(Recorded data)
+-------+

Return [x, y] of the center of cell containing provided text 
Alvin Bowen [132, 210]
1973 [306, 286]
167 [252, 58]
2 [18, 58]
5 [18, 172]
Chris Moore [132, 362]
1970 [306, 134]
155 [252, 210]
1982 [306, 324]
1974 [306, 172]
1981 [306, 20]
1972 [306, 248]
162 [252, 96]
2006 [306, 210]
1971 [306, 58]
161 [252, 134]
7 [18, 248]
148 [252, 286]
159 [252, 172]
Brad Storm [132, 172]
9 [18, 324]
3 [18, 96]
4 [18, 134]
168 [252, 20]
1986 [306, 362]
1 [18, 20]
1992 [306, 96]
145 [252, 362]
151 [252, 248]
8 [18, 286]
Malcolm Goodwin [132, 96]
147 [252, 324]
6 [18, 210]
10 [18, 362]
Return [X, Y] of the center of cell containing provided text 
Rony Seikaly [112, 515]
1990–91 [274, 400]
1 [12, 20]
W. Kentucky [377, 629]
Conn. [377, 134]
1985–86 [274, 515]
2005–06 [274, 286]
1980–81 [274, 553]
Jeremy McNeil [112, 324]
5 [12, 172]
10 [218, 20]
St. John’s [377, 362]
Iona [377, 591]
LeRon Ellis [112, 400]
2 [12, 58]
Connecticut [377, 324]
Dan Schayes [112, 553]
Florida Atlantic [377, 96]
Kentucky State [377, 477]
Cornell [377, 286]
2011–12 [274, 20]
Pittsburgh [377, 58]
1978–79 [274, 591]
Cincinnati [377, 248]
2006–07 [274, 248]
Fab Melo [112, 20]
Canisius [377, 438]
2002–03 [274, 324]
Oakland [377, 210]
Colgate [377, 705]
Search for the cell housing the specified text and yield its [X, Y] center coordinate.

+-------+

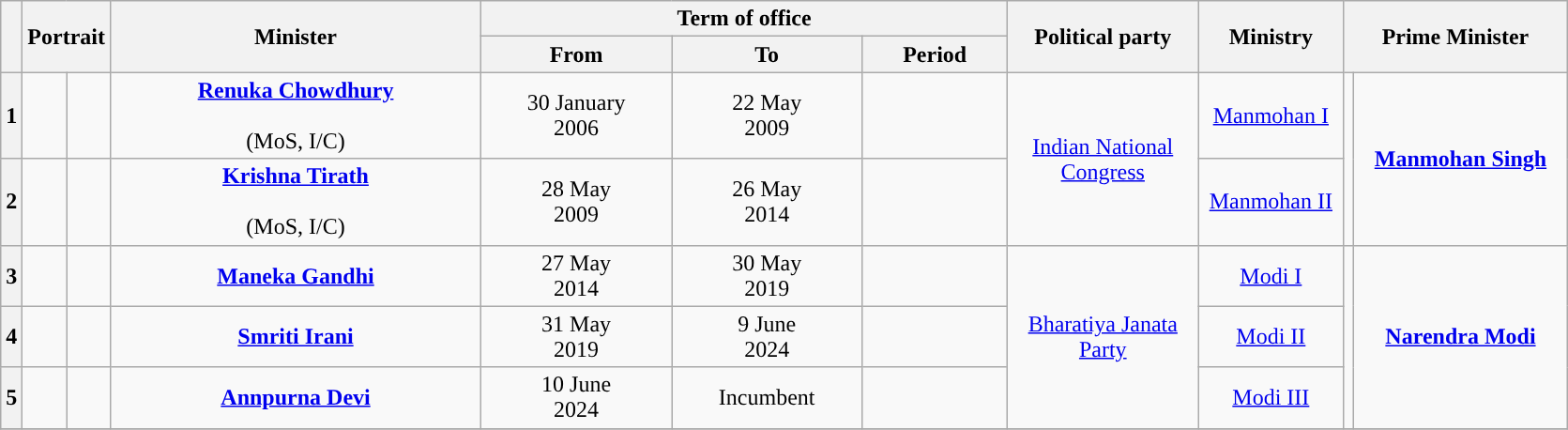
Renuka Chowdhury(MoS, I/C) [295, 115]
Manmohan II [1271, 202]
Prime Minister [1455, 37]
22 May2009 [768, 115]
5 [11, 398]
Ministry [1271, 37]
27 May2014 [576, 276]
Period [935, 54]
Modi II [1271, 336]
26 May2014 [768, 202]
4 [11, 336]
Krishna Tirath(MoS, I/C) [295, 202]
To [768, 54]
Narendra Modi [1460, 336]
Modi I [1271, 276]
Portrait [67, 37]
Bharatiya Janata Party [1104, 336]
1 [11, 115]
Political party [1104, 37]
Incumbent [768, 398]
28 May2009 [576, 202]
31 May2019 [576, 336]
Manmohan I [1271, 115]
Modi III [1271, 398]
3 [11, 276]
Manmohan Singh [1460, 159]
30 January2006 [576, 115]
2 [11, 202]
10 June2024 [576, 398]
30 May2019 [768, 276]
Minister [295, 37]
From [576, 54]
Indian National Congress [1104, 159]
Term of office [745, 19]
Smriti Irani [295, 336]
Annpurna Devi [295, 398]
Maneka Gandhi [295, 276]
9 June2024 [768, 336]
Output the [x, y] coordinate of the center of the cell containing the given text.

+-------+

• _DIRECTION_: Echo the lines from the line with "Renuka Chowdhury(MoS, I/C) [295, 115]" up to and including the line with "Minister [295, 37]", unchanged.

• _OUTPUT OF THE EXERCISE_:
Renuka Chowdhury(MoS, I/C) [295, 115]
Manmohan II [1271, 202]
Prime Minister [1455, 37]
22 May2009 [768, 115]
5 [11, 398]
Ministry [1271, 37]
27 May2014 [576, 276]
Period [935, 54]
Modi II [1271, 336]
26 May2014 [768, 202]
4 [11, 336]
Krishna Tirath(MoS, I/C) [295, 202]
To [768, 54]
Narendra Modi [1460, 336]
Modi I [1271, 276]
Portrait [67, 37]
Bharatiya Janata Party [1104, 336]
1 [11, 115]
Political party [1104, 37]
Incumbent [768, 398]
28 May2009 [576, 202]
31 May2019 [576, 336]
Manmohan I [1271, 115]
Modi III [1271, 398]
3 [11, 276]
Manmohan Singh [1460, 159]
30 January2006 [576, 115]
2 [11, 202]
10 June2024 [576, 398]
30 May2019 [768, 276]
Minister [295, 37]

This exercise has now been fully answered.